STUDY MATERIAL Start Marker
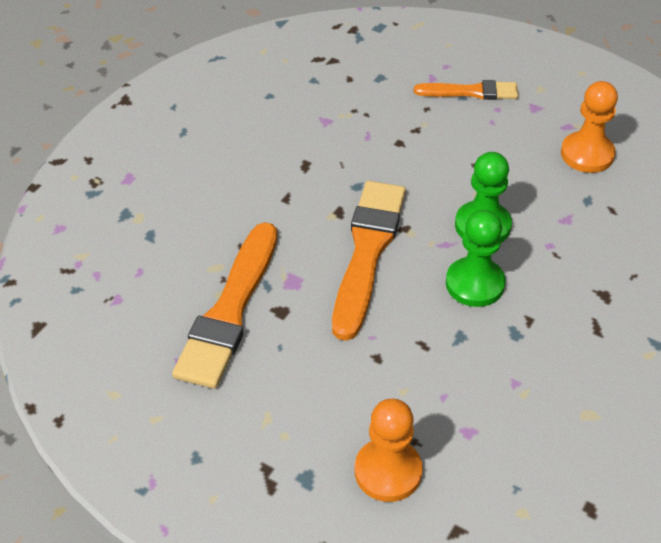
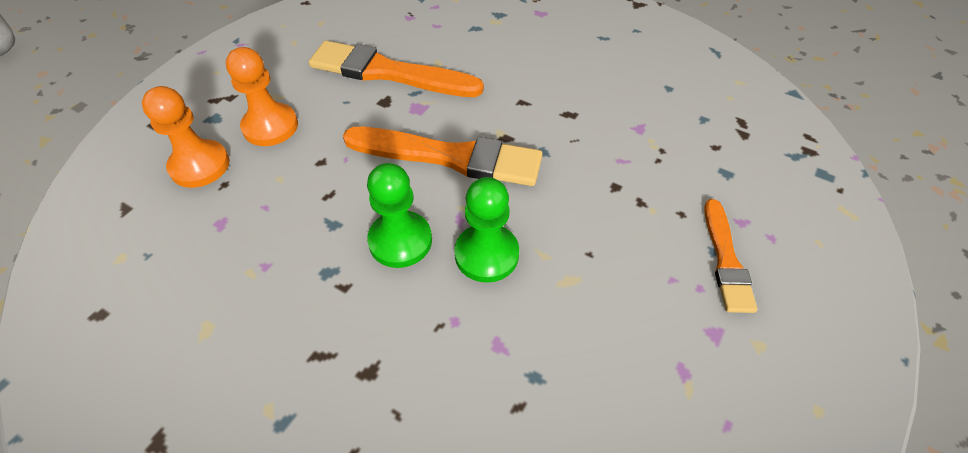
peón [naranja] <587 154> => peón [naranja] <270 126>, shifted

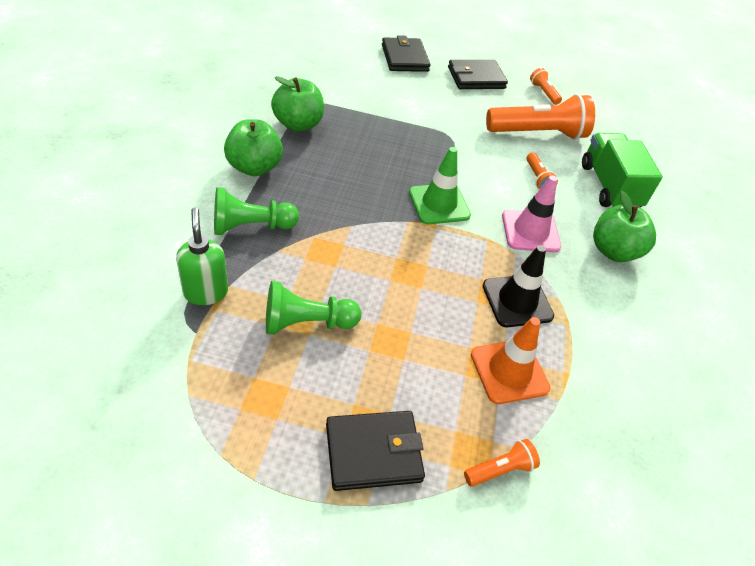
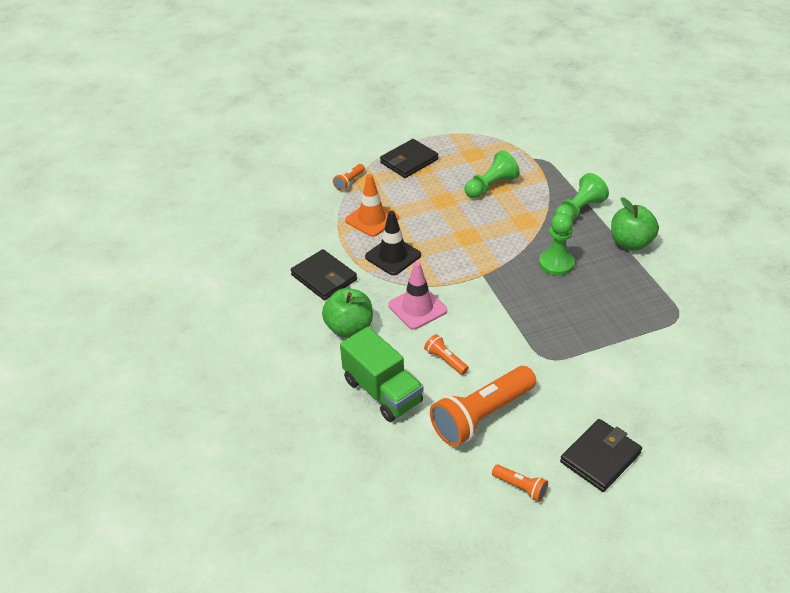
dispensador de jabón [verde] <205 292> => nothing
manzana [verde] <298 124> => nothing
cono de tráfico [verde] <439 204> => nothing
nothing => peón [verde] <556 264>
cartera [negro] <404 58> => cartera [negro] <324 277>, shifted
STUDY MATERIAL End Marker
EXERCISE BRIEF :: Beginning at the line with "manzana [verde] <298 124> => nothing" and ending at the last line of the entries, print every line exactly.

WRITTEN RESPONSE ::
manzana [verde] <298 124> => nothing
cono de tráfico [verde] <439 204> => nothing
nothing => peón [verde] <556 264>
cartera [negro] <404 58> => cartera [negro] <324 277>, shifted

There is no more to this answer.